== Information supplied ==
Segment Open

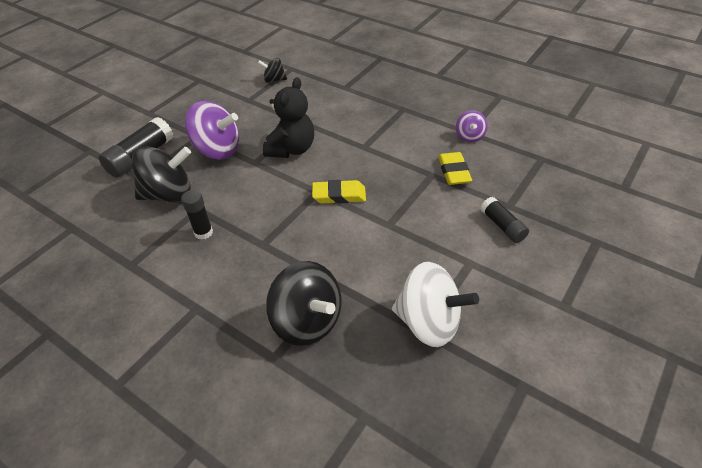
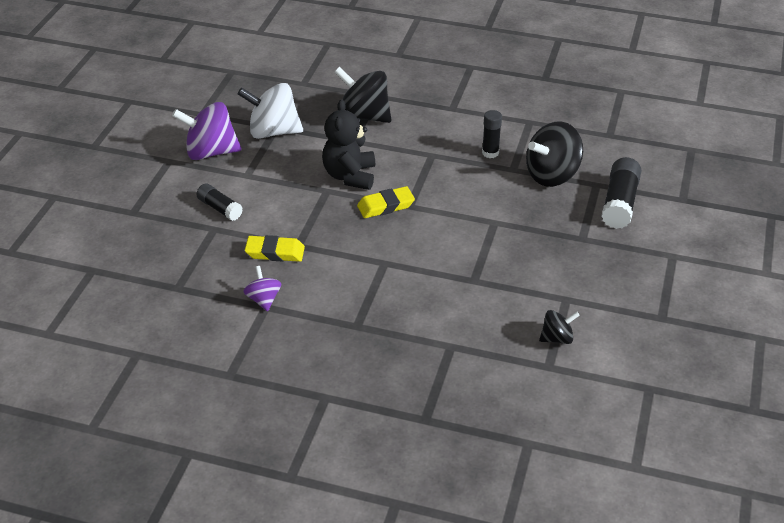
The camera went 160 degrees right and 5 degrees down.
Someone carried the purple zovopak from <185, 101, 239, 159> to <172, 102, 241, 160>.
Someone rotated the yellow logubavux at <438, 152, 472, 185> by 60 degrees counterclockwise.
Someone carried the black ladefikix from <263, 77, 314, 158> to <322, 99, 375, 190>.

Segment Closed

== Action item ==
What is needed here is each line above set down word for word, minus the images.

== Result for this exercise ==
The camera went 160 degrees right and 5 degrees down.
Someone carried the purple zovopak from <185, 101, 239, 159> to <172, 102, 241, 160>.
Someone rotated the yellow logubavux at <438, 152, 472, 185> by 60 degrees counterclockwise.
Someone carried the black ladefikix from <263, 77, 314, 158> to <322, 99, 375, 190>.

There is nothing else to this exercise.